▶

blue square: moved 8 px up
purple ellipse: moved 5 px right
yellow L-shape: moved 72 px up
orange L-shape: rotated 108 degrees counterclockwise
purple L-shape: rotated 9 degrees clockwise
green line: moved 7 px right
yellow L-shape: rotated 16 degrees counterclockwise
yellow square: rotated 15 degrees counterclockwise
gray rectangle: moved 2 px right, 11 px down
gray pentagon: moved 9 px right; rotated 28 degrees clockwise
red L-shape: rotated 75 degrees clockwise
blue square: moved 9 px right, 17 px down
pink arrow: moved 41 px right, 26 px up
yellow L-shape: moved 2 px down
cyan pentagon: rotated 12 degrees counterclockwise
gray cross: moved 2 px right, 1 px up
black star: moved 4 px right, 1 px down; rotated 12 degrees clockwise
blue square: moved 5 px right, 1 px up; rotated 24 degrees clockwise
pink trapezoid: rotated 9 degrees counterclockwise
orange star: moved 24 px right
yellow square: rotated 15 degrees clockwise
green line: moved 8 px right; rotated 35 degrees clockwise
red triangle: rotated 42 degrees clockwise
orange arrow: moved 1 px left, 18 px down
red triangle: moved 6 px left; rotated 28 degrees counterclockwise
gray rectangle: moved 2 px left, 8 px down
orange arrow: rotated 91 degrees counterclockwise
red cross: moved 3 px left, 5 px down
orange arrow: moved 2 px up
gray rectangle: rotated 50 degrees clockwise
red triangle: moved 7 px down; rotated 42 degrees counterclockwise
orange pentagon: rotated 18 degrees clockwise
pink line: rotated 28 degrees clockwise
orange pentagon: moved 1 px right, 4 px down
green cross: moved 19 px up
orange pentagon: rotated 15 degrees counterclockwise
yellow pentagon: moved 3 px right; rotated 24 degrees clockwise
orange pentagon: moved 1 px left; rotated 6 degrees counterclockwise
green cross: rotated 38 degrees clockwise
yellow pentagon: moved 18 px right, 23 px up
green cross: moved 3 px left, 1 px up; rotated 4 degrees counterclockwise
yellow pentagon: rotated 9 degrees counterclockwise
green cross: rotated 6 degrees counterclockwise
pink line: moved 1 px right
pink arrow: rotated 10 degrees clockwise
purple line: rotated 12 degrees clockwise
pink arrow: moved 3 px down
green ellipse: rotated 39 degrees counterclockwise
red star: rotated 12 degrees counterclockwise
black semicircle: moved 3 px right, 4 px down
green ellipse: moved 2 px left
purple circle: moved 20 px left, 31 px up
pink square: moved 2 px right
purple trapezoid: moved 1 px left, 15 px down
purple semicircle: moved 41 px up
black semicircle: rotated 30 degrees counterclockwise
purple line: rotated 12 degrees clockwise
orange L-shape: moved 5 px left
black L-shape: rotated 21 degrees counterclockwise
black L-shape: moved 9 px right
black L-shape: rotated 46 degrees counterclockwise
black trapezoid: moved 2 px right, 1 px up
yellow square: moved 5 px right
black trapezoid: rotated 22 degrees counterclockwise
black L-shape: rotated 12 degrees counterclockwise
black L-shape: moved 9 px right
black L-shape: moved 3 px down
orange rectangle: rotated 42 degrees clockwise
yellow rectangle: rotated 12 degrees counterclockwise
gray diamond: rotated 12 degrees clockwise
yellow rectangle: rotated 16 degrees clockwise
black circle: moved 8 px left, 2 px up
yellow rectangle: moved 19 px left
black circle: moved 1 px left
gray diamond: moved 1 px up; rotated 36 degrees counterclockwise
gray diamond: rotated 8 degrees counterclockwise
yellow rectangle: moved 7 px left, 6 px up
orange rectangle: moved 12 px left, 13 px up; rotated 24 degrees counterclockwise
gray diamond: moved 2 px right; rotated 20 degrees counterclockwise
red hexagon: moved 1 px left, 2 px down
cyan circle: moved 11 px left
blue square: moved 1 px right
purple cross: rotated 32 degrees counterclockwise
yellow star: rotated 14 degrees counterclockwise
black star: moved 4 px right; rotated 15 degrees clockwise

◀

**SHORT TASK:** Express all the entries above as a JSON list of strings, with one string per line and no strings for blank lines.

**EXERCISE RESULT:**
[
  "blue square: moved 8 px up",
  "purple ellipse: moved 5 px right",
  "yellow L-shape: moved 72 px up",
  "orange L-shape: rotated 108 degrees counterclockwise",
  "purple L-shape: rotated 9 degrees clockwise",
  "green line: moved 7 px right",
  "yellow L-shape: rotated 16 degrees counterclockwise",
  "yellow square: rotated 15 degrees counterclockwise",
  "gray rectangle: moved 2 px right, 11 px down",
  "gray pentagon: moved 9 px right; rotated 28 degrees clockwise",
  "red L-shape: rotated 75 degrees clockwise",
  "blue square: moved 9 px right, 17 px down",
  "pink arrow: moved 41 px right, 26 px up",
  "yellow L-shape: moved 2 px down",
  "cyan pentagon: rotated 12 degrees counterclockwise",
  "gray cross: moved 2 px right, 1 px up",
  "black star: moved 4 px right, 1 px down; rotated 12 degrees clockwise",
  "blue square: moved 5 px right, 1 px up; rotated 24 degrees clockwise",
  "pink trapezoid: rotated 9 degrees counterclockwise",
  "orange star: moved 24 px right",
  "yellow square: rotated 15 degrees clockwise",
  "green line: moved 8 px right; rotated 35 degrees clockwise",
  "red triangle: rotated 42 degrees clockwise",
  "orange arrow: moved 1 px left, 18 px down",
  "red triangle: moved 6 px left; rotated 28 degrees counterclockwise",
  "gray rectangle: moved 2 px left, 8 px down",
  "orange arrow: rotated 91 degrees counterclockwise",
  "red cross: moved 3 px left, 5 px down",
  "orange arrow: moved 2 px up",
  "gray rectangle: rotated 50 degrees clockwise",
  "red triangle: moved 7 px down; rotated 42 degrees counterclockwise",
  "orange pentagon: rotated 18 degrees clockwise",
  "pink line: rotated 28 degrees clockwise",
  "orange pentagon: moved 1 px right, 4 px down",
  "green cross: moved 19 px up",
  "orange pentagon: rotated 15 degrees counterclockwise",
  "yellow pentagon: moved 3 px right; rotated 24 degrees clockwise",
  "orange pentagon: moved 1 px left; rotated 6 degrees counterclockwise",
  "green cross: rotated 38 degrees clockwise",
  "yellow pentagon: moved 18 px right, 23 px up",
  "green cross: moved 3 px left, 1 px up; rotated 4 degrees counterclockwise",
  "yellow pentagon: rotated 9 degrees counterclockwise",
  "green cross: rotated 6 degrees counterclockwise",
  "pink line: moved 1 px right",
  "pink arrow: rotated 10 degrees clockwise",
  "purple line: rotated 12 degrees clockwise",
  "pink arrow: moved 3 px down",
  "green ellipse: rotated 39 degrees counterclockwise",
  "red star: rotated 12 degrees counterclockwise",
  "black semicircle: moved 3 px right, 4 px down",
  "green ellipse: moved 2 px left",
  "purple circle: moved 20 px left, 31 px up",
  "pink square: moved 2 px right",
  "purple trapezoid: moved 1 px left, 15 px down",
  "purple semicircle: moved 41 px up",
  "black semicircle: rotated 30 degrees counterclockwise",
  "purple line: rotated 12 degrees clockwise",
  "orange L-shape: moved 5 px left",
  "black L-shape: rotated 21 degrees counterclockwise",
  "black L-shape: moved 9 px right",
  "black L-shape: rotated 46 degrees counterclockwise",
  "black trapezoid: moved 2 px right, 1 px up",
  "yellow square: moved 5 px right",
  "black trapezoid: rotated 22 degrees counterclockwise",
  "black L-shape: rotated 12 degrees counterclockwise",
  "black L-shape: moved 9 px right",
  "black L-shape: moved 3 px down",
  "orange rectangle: rotated 42 degrees clockwise",
  "yellow rectangle: rotated 12 degrees counterclockwise",
  "gray diamond: rotated 12 degrees clockwise",
  "yellow rectangle: rotated 16 degrees clockwise",
  "black circle: moved 8 px left, 2 px up",
  "yellow rectangle: moved 19 px left",
  "black circle: moved 1 px left",
  "gray diamond: moved 1 px up; rotated 36 degrees counterclockwise",
  "gray diamond: rotated 8 degrees counterclockwise",
  "yellow rectangle: moved 7 px left, 6 px up",
  "orange rectangle: moved 12 px left, 13 px up; rotated 24 degrees counterclockwise",
  "gray diamond: moved 2 px right; rotated 20 degrees counterclockwise",
  "red hexagon: moved 1 px left, 2 px down",
  "cyan circle: moved 11 px left",
  "blue square: moved 1 px right",
  "purple cross: rotated 32 degrees counterclockwise",
  "yellow star: rotated 14 degrees counterclockwise",
  "black star: moved 4 px right; rotated 15 degrees clockwise"
]